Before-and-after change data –
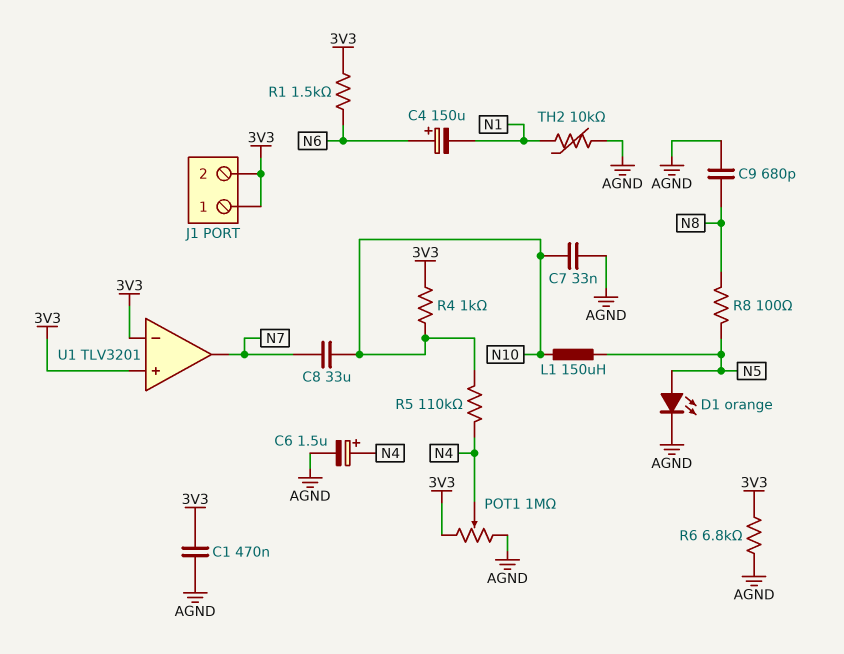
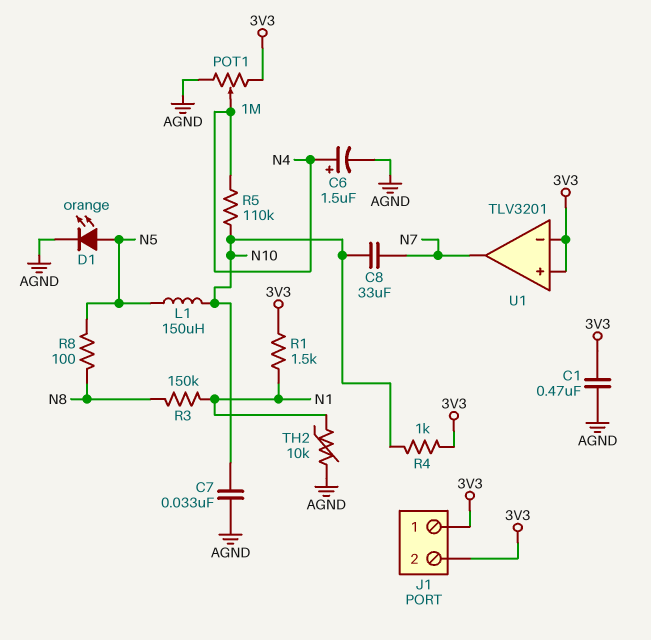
C4: 150uF (plus N6, minus N1) -> none
C9: 680pF (AGND, N8) -> none
R1: 1.5k (3V3, N6) -> 1.5k (3V3, N1)
R3: none -> 150k (N1, N8)
R6: 6.8k (3V3, AGND) -> none

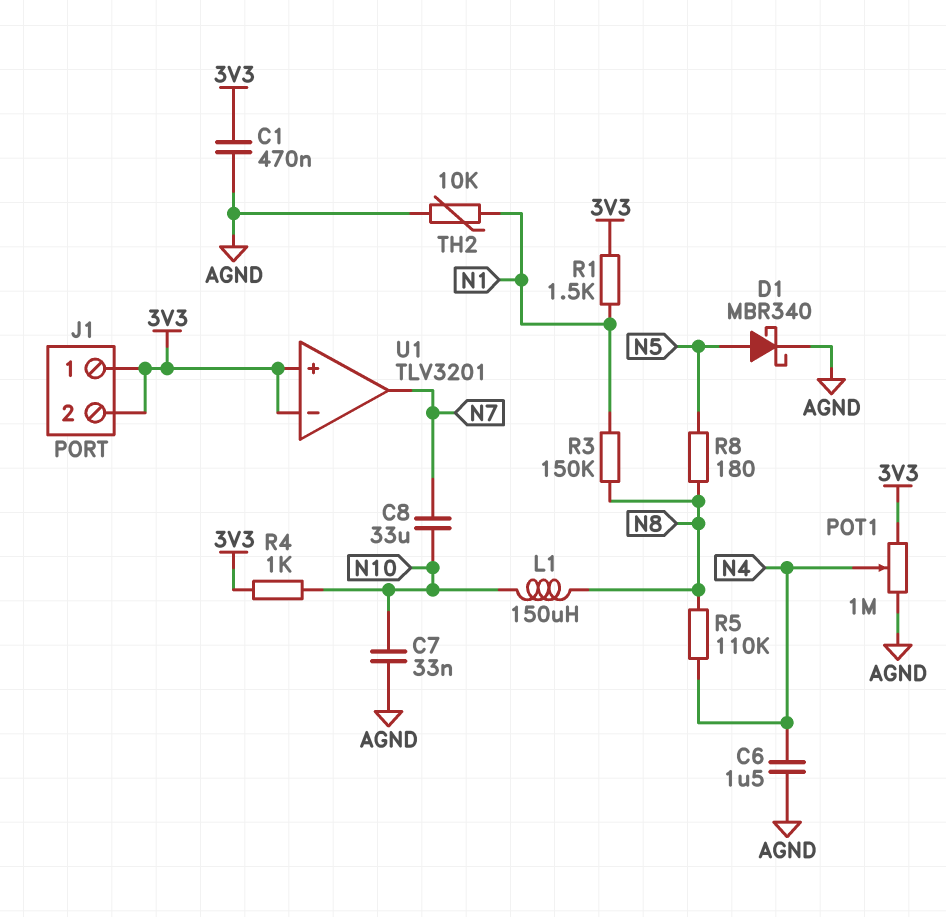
C6: 1.5uF (plus N4, minus AGND) -> 1.5uF (AGND, N4)
D1: LED orange (A N5, K AGND) -> schottky MBR340 (A N5, K AGND)
L1: 150uH (N5, N10) -> 150uH (N8, N10)
R5: 110k (N4, N10) -> 110k (N4, N8)
R8: 100 (N5, N8) -> 180 (N5, N8)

Task instructions –
With images omitted, retype the data word for word.

Exercise solution –
C4: 150uF (plus N6, minus N1) -> none
C9: 680pF (AGND, N8) -> none
R1: 1.5k (3V3, N6) -> 1.5k (3V3, N1)
R3: none -> 150k (N1, N8)
R6: 6.8k (3V3, AGND) -> none

C6: 1.5uF (plus N4, minus AGND) -> 1.5uF (AGND, N4)
D1: LED orange (A N5, K AGND) -> schottky MBR340 (A N5, K AGND)
L1: 150uH (N5, N10) -> 150uH (N8, N10)
R5: 110k (N4, N10) -> 110k (N4, N8)
R8: 100 (N5, N8) -> 180 (N5, N8)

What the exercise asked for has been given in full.